» **What you need to do**
Print every line below exactly. Skip the pictures.
+++
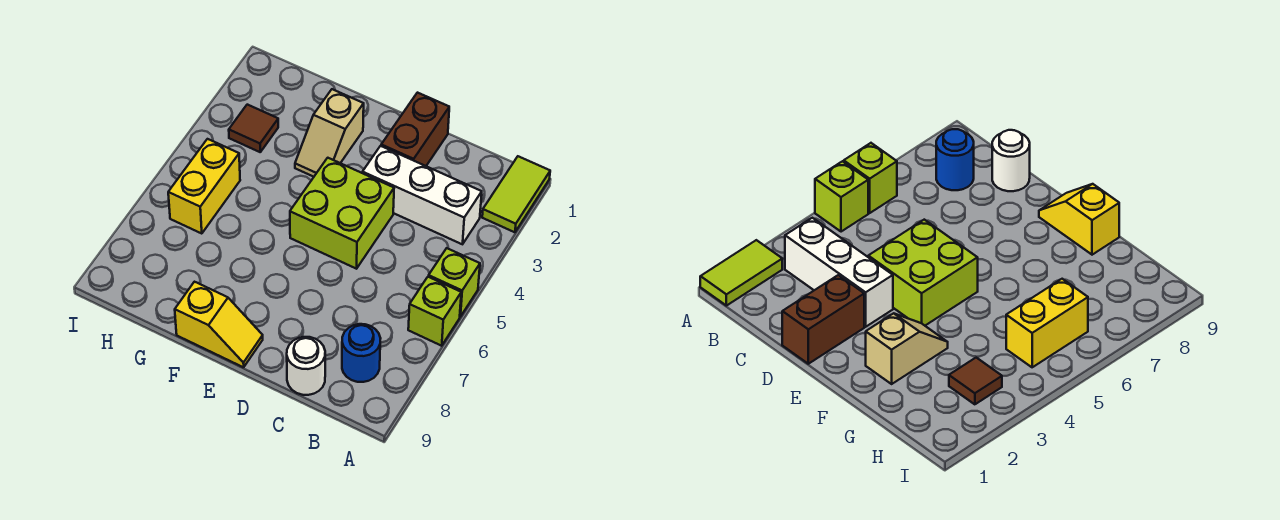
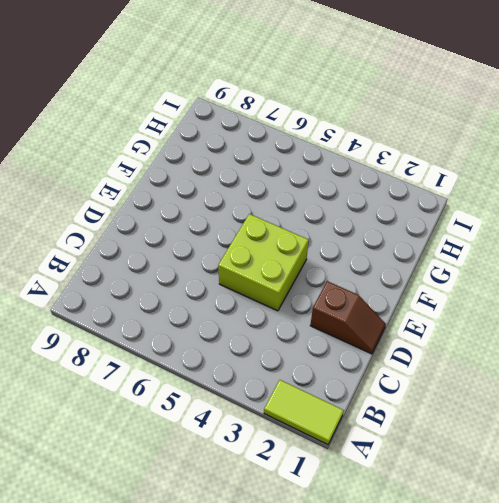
brown slope D1:D2 level 1 top 2 -> brown brick D1:D2 level 1
none -> lime brick A5 level 1
none -> lime brick A6 level 1
none -> white brick B3:D3 level 1

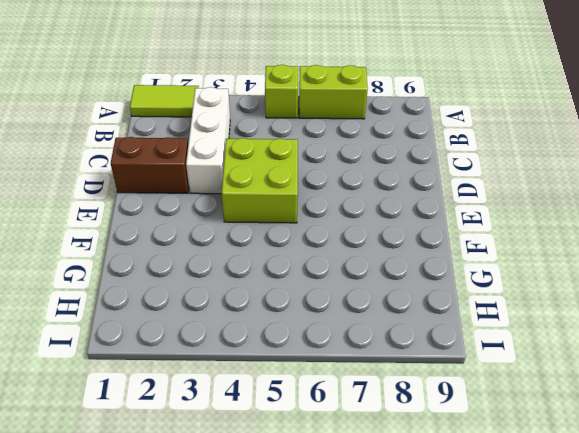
lime brick A6:A7 level 1 -> lime brick A6 level 1
none -> blue round brick B8 level 1
none -> white round brick C9 level 1
none -> yellow slope E9:F9 level 1 top F

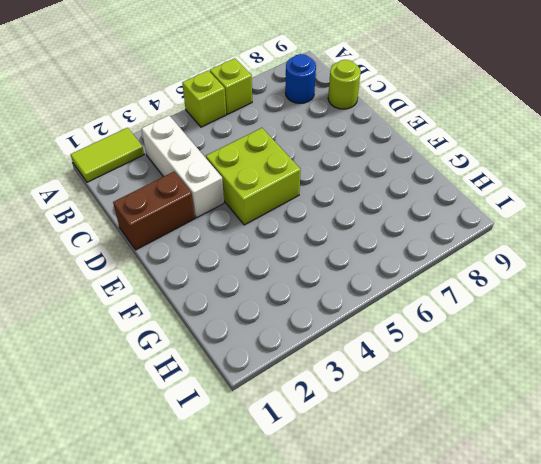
lime round brick C9 level 1 -> white round brick C9 level 1
none -> yellow slope E9:F9 level 1 top F
none -> tan slope F2:F3 level 1 top 2
none -> brown tile H3 level 1

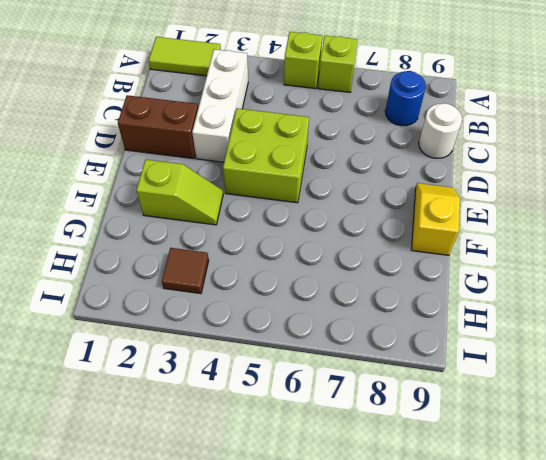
lime slope F2:F3 level 1 top 2 -> tan slope F2:F3 level 1 top 2
none -> yellow brick H5:H6 level 1

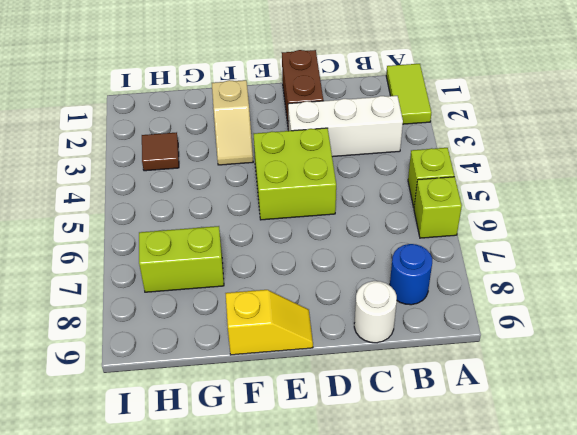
lime brick G7:H7 level 1 -> none
none -> yellow brick H5:H6 level 1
+++
» **Task result**
brown slope D1:D2 level 1 top 2 -> brown brick D1:D2 level 1
none -> lime brick A5 level 1
none -> lime brick A6 level 1
none -> white brick B3:D3 level 1

lime brick A6:A7 level 1 -> lime brick A6 level 1
none -> blue round brick B8 level 1
none -> white round brick C9 level 1
none -> yellow slope E9:F9 level 1 top F

lime round brick C9 level 1 -> white round brick C9 level 1
none -> yellow slope E9:F9 level 1 top F
none -> tan slope F2:F3 level 1 top 2
none -> brown tile H3 level 1

lime slope F2:F3 level 1 top 2 -> tan slope F2:F3 level 1 top 2
none -> yellow brick H5:H6 level 1

lime brick G7:H7 level 1 -> none
none -> yellow brick H5:H6 level 1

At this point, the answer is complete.